Copy out every line of the records below word for word, leaving the pictures out of your answer.
* begin *
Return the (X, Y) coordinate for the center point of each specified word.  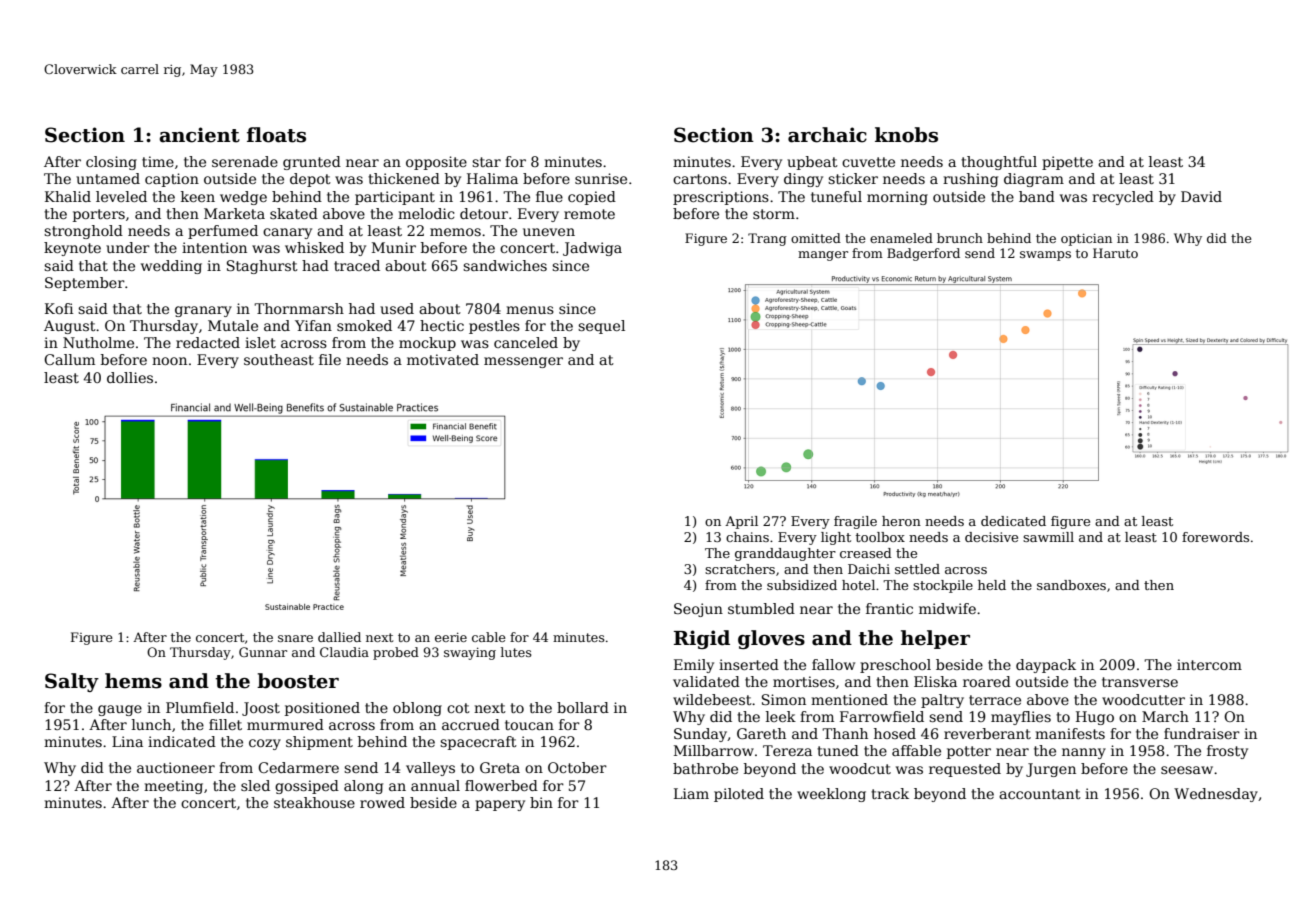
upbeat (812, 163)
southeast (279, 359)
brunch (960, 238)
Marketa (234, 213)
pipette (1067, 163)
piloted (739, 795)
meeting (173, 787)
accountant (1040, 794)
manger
* end *
• **EXERCISE OUTPUT**:
Return the (X, Y) coordinate for the center point of each specified word.  
upbeat (812, 163)
southeast (279, 359)
brunch (960, 238)
Marketa (234, 213)
pipette (1067, 163)
piloted (739, 795)
meeting (173, 787)
accountant (1040, 794)
manger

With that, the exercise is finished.